### TASK DETAILS
For the entries that follow, restate word for word the line containing "D8: LED orange", the line containing "IC2 pin out: N11 -> N8", and every line that lies between them.

━━ SOURCE DATA ━━

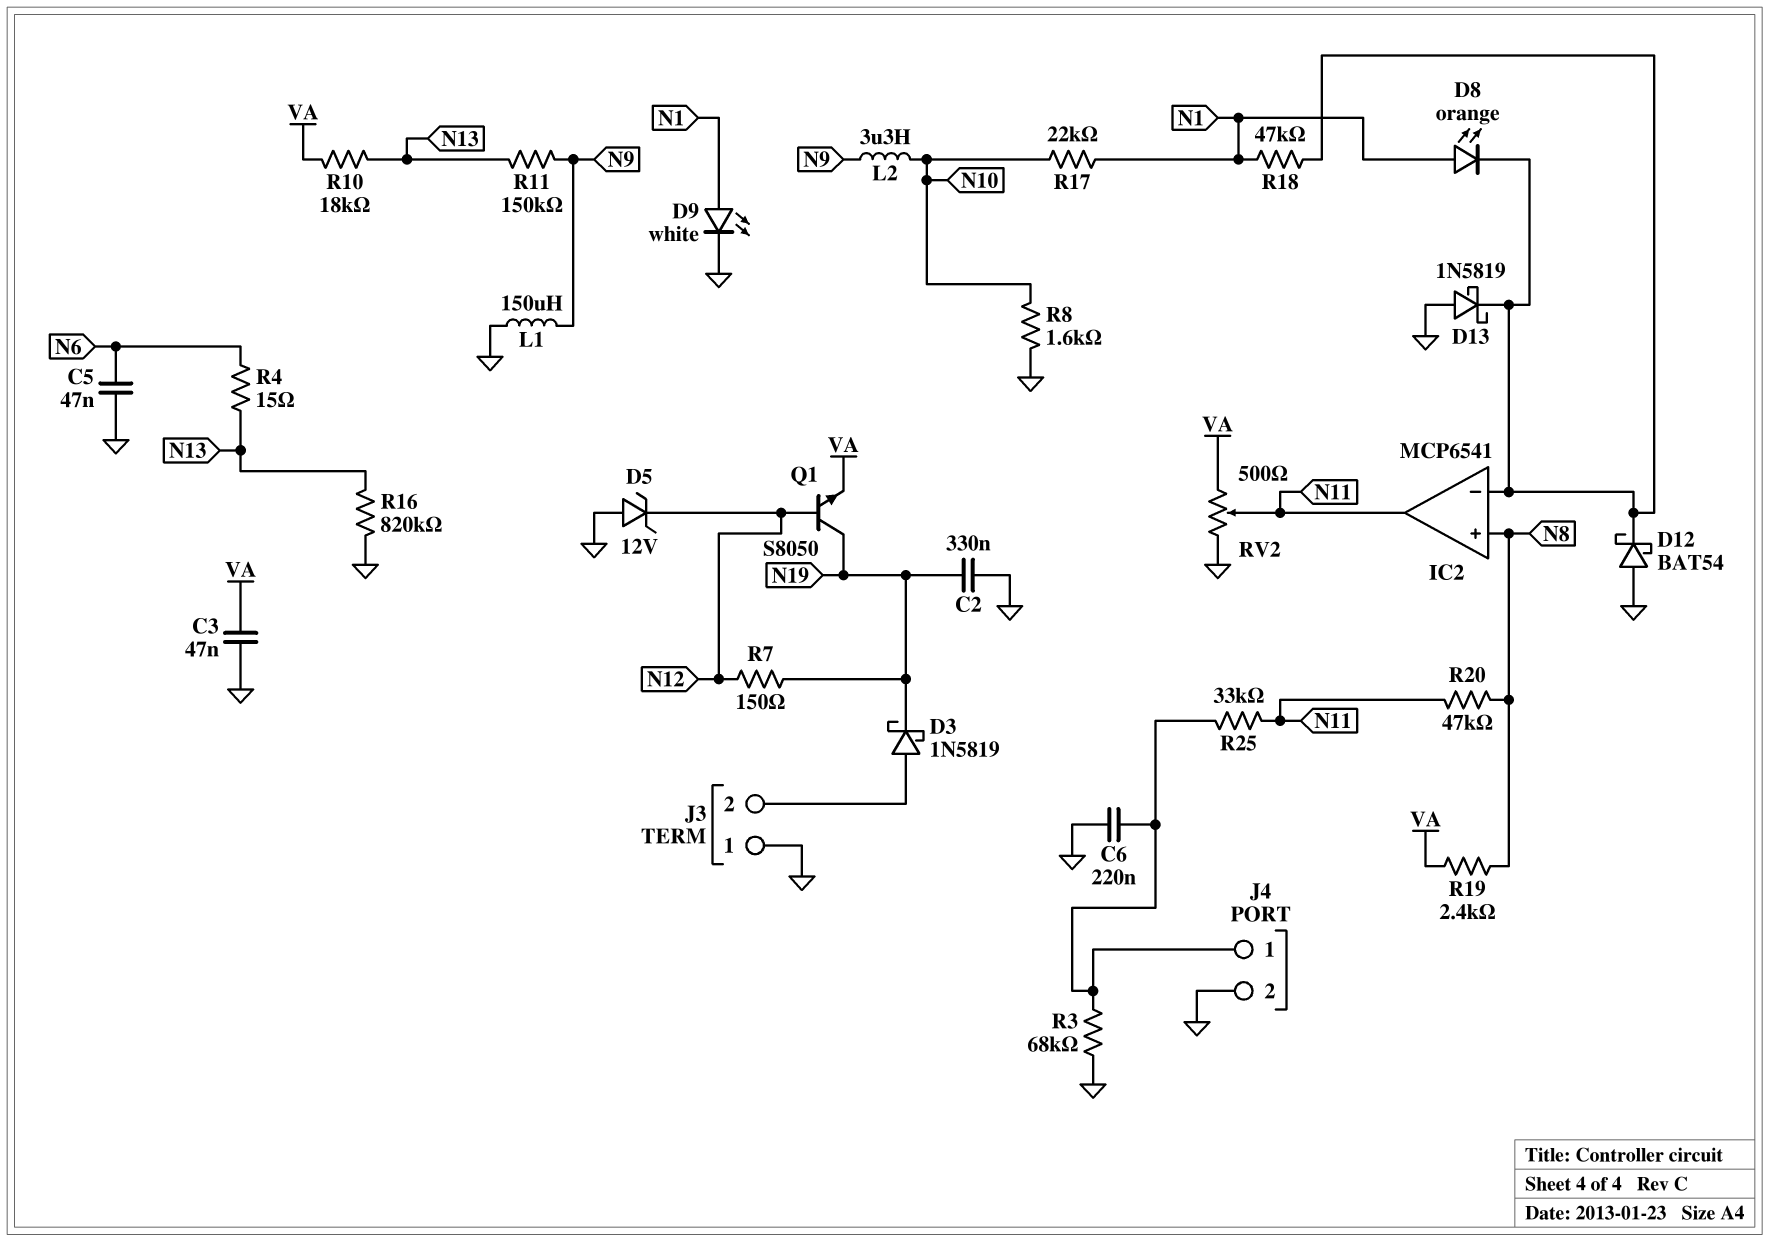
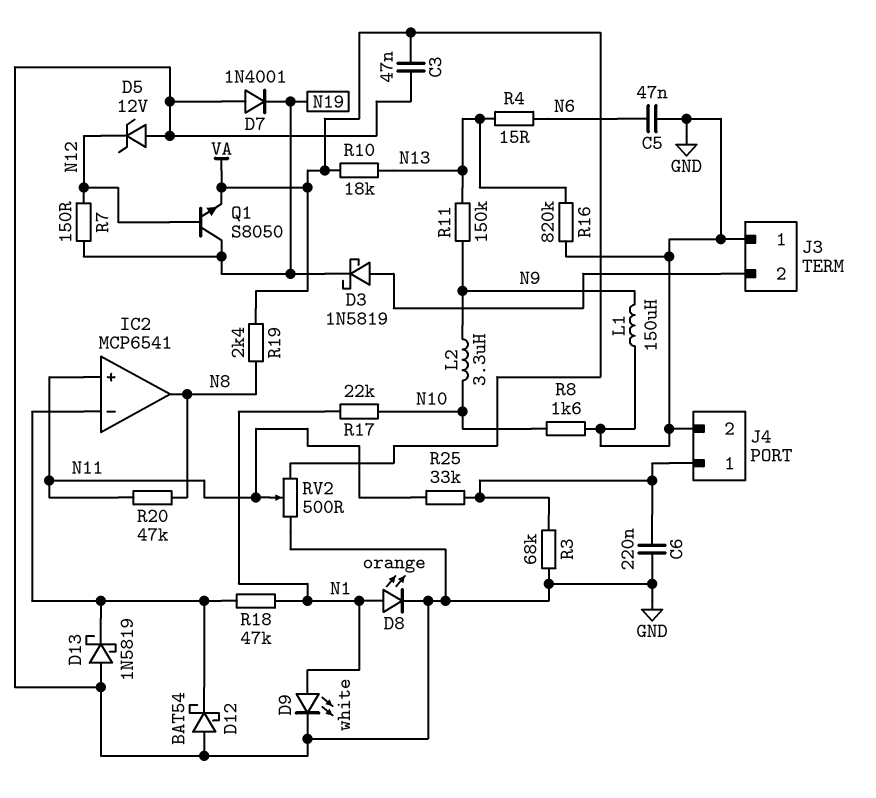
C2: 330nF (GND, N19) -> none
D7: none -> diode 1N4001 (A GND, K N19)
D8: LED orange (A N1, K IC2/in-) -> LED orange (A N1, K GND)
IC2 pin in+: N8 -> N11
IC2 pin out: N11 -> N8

━━━
━━ SOURCE DATA ━━

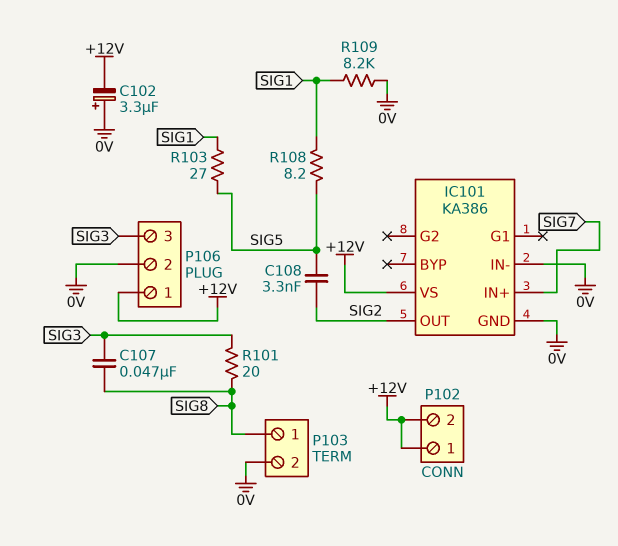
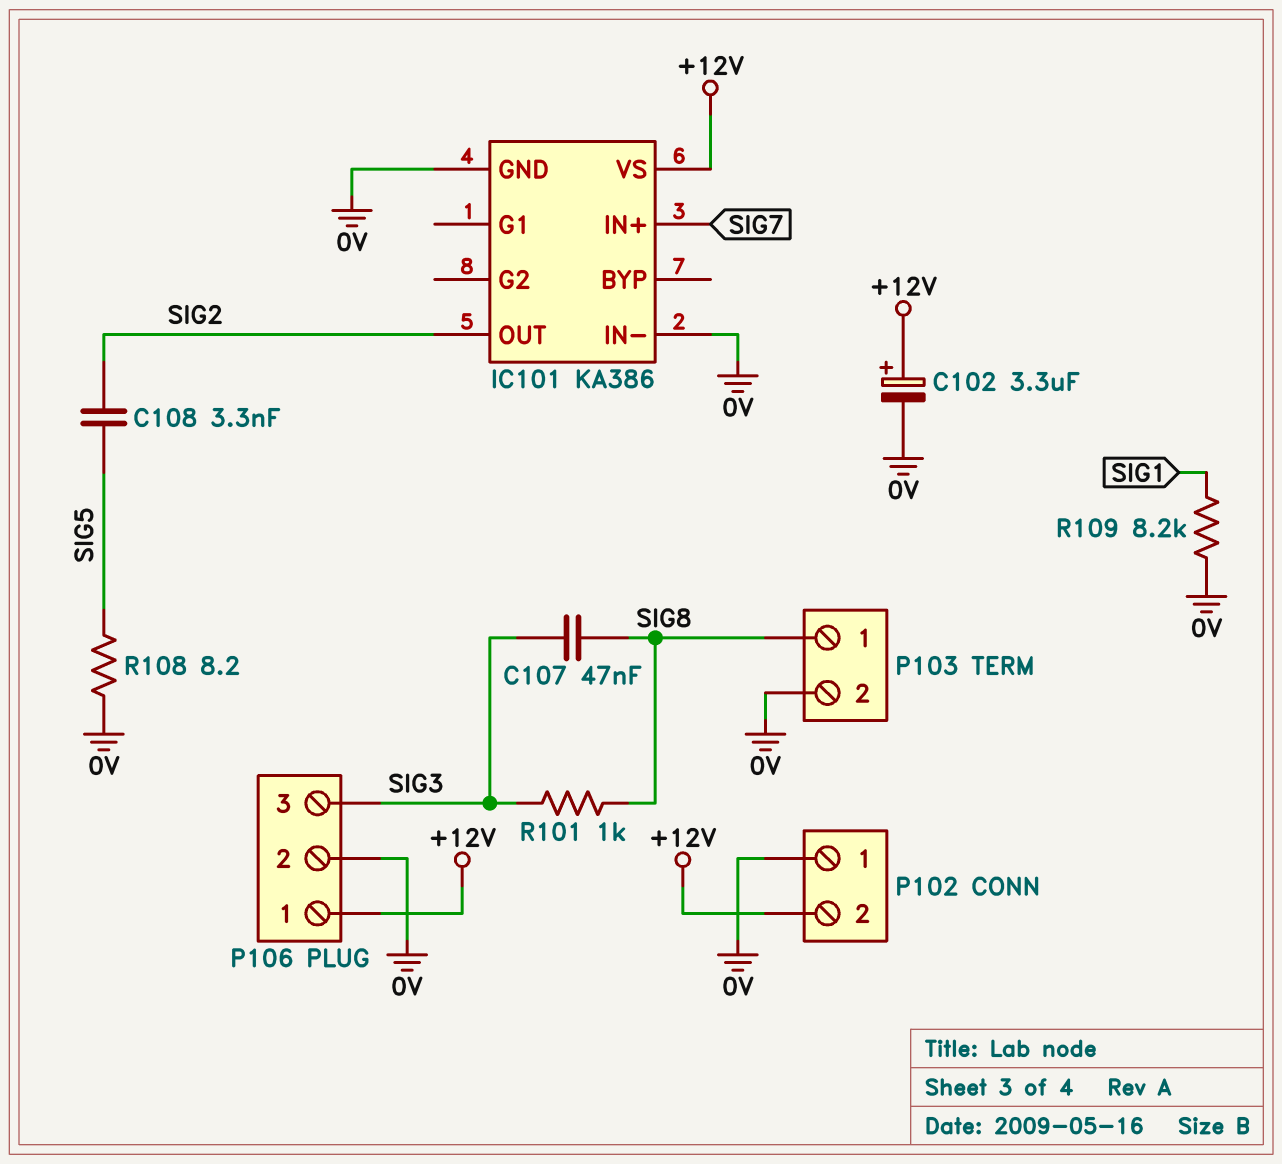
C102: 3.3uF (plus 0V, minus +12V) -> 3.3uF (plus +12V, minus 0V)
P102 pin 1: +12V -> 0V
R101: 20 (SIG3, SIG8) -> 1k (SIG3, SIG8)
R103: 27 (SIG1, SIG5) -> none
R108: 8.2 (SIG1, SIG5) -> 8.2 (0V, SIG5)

━━━

### TASK SOLUTION
D8: LED orange (A N1, K IC2/in-) -> LED orange (A N1, K GND)
IC2 pin in+: N8 -> N11
IC2 pin out: N11 -> N8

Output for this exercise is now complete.